═════ GIVEN RECORDS ═════

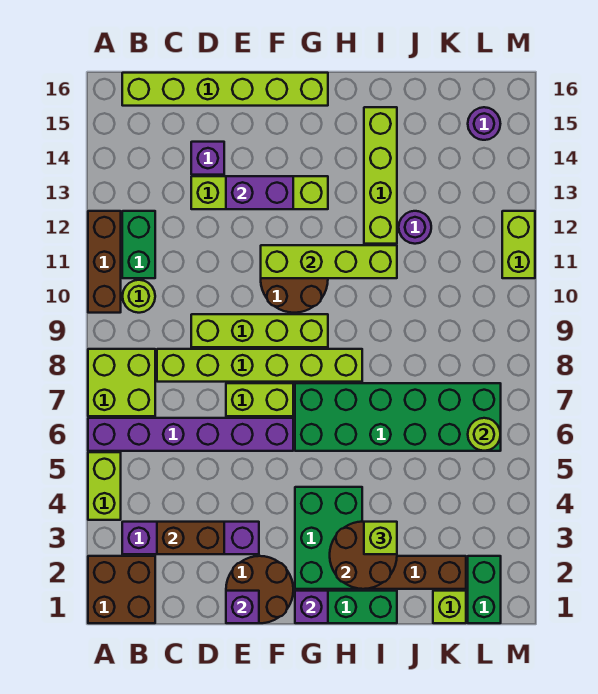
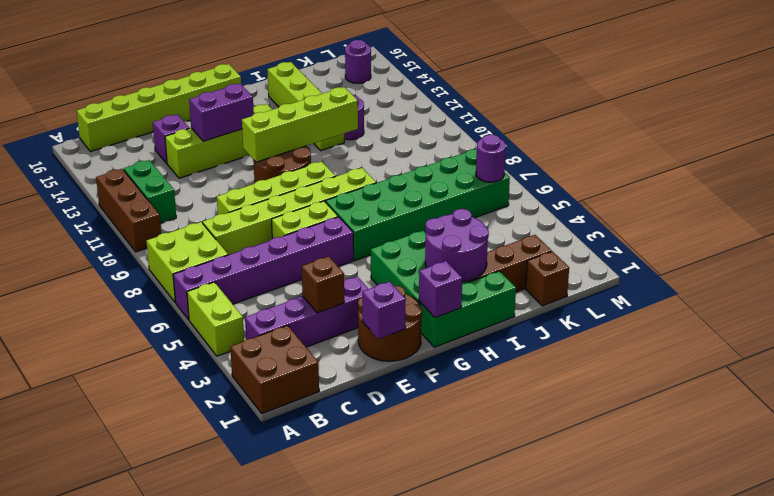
lime 1x1 round brick [122,280,155,313] -> none
brown 1x2 brick [157,522,224,554] -> brown 1x1 brick [302,256,344,313]
brown 2x2 round brick [330,522,397,589] -> purple 2x2 round brick [425,209,489,282]
lime 1x1 brick [364,522,397,554] -> none
lime 1x1 brick [433,591,466,623] -> brown 1x1 brick [526,251,569,306]
green 1x2 brick [468,556,501,623] -> none
lime 1x1 round brick [468,418,501,451] -> purple 1x1 round brick [476,134,506,182]
lime 1x2 brick [502,211,535,278] -> none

═════

▶ REQUIREMENT:
Quote the records in their entirety, keeping the wording exact and excluding pictures.

▶ ANSWER SECTION:
lime 1x1 round brick [122,280,155,313] -> none
brown 1x2 brick [157,522,224,554] -> brown 1x1 brick [302,256,344,313]
brown 2x2 round brick [330,522,397,589] -> purple 2x2 round brick [425,209,489,282]
lime 1x1 brick [364,522,397,554] -> none
lime 1x1 brick [433,591,466,623] -> brown 1x1 brick [526,251,569,306]
green 1x2 brick [468,556,501,623] -> none
lime 1x1 round brick [468,418,501,451] -> purple 1x1 round brick [476,134,506,182]
lime 1x2 brick [502,211,535,278] -> none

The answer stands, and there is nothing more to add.